(Edit tracking data)
▼▼▼
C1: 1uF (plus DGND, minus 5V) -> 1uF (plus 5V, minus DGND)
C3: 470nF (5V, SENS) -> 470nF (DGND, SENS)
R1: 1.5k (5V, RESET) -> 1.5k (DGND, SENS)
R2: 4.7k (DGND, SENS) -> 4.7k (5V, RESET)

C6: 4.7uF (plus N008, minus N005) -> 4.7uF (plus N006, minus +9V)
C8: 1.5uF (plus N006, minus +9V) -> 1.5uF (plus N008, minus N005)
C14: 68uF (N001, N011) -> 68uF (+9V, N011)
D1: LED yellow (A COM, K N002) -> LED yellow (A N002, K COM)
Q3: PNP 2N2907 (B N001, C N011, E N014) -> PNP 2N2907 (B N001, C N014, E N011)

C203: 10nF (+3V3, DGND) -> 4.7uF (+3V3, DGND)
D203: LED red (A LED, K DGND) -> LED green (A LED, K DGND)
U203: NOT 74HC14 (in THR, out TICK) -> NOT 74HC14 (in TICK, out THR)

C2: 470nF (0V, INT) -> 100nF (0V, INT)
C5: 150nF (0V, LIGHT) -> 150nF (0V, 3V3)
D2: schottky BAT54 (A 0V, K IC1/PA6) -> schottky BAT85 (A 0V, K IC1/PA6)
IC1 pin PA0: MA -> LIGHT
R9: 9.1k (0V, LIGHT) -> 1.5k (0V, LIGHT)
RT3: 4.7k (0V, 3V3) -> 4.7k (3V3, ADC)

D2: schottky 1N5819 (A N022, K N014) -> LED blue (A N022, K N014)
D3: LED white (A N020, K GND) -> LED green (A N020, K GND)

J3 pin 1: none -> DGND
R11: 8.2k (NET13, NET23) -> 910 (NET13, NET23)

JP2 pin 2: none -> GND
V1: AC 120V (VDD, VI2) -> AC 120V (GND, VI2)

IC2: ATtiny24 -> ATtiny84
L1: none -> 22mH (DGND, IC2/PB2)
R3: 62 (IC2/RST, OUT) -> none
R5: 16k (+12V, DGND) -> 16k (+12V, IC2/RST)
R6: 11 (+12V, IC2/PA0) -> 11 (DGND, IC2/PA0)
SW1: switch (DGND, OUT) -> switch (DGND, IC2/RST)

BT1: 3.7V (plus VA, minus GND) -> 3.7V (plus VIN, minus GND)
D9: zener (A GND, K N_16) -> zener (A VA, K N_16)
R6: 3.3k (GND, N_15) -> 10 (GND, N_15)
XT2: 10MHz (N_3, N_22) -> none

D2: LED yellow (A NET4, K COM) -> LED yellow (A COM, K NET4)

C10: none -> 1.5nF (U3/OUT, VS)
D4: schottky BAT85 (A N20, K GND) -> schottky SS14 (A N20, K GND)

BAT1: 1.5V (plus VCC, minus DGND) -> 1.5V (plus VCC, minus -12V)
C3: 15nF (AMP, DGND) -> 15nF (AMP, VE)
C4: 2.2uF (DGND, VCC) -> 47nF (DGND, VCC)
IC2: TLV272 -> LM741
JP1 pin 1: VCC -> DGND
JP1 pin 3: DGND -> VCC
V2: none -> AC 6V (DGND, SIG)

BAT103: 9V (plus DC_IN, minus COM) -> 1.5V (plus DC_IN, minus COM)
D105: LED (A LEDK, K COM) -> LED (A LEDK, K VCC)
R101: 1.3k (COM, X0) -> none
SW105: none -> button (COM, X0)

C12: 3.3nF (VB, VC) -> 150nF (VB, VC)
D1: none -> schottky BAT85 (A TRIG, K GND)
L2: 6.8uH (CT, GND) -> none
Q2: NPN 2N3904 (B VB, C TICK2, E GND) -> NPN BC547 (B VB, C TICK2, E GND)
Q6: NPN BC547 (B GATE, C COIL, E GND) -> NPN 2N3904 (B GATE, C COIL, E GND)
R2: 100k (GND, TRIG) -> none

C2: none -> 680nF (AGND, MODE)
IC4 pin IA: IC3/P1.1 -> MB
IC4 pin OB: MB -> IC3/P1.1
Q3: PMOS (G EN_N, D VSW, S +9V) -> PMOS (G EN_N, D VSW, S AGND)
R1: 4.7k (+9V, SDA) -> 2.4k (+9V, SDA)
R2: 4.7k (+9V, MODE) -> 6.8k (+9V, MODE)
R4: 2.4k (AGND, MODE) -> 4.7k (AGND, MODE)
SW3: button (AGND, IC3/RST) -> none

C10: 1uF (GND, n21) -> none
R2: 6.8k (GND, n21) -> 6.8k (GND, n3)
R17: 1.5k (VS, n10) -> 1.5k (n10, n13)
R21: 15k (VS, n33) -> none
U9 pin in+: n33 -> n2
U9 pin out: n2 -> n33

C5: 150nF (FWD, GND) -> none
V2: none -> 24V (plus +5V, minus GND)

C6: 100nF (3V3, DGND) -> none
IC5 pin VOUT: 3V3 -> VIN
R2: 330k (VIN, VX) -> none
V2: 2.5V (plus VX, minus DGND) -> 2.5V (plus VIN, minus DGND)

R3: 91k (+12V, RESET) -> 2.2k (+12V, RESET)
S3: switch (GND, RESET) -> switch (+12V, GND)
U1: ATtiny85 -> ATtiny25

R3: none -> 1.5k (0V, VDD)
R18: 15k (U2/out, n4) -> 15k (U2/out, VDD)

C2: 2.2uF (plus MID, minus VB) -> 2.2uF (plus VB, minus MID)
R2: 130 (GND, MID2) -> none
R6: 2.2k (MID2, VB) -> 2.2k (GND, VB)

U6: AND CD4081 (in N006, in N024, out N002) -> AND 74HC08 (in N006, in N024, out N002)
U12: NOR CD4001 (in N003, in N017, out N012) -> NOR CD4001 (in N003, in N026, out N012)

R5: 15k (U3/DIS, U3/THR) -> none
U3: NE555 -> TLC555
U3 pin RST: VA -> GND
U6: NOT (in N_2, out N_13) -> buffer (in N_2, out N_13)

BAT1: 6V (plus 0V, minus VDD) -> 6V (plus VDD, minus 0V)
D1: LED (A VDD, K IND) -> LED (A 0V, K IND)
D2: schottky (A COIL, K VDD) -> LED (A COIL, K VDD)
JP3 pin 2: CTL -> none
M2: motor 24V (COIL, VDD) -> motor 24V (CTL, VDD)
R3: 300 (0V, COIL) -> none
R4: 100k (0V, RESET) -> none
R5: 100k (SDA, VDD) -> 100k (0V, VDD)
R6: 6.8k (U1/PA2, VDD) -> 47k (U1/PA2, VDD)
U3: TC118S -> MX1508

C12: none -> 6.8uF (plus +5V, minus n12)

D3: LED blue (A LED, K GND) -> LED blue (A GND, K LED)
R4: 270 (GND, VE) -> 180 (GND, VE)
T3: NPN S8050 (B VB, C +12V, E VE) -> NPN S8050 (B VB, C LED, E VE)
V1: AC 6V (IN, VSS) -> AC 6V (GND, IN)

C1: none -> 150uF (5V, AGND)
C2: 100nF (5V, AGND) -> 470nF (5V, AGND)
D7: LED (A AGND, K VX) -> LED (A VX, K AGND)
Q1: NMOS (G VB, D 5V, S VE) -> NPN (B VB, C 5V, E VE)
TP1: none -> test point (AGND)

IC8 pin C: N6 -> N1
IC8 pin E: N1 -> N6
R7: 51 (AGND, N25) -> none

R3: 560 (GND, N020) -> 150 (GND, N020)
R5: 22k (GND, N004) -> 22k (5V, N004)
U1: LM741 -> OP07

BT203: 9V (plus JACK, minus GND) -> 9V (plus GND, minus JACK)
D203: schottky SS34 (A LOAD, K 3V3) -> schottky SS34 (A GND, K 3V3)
▲▲▲
ACTIVITY:
Search the data above for the string "button" and report each line that holds it.

SOLVED EXERCISE:
SW105: none -> button (COM, X0)
SW3: button (AGND, IC3/RST) -> none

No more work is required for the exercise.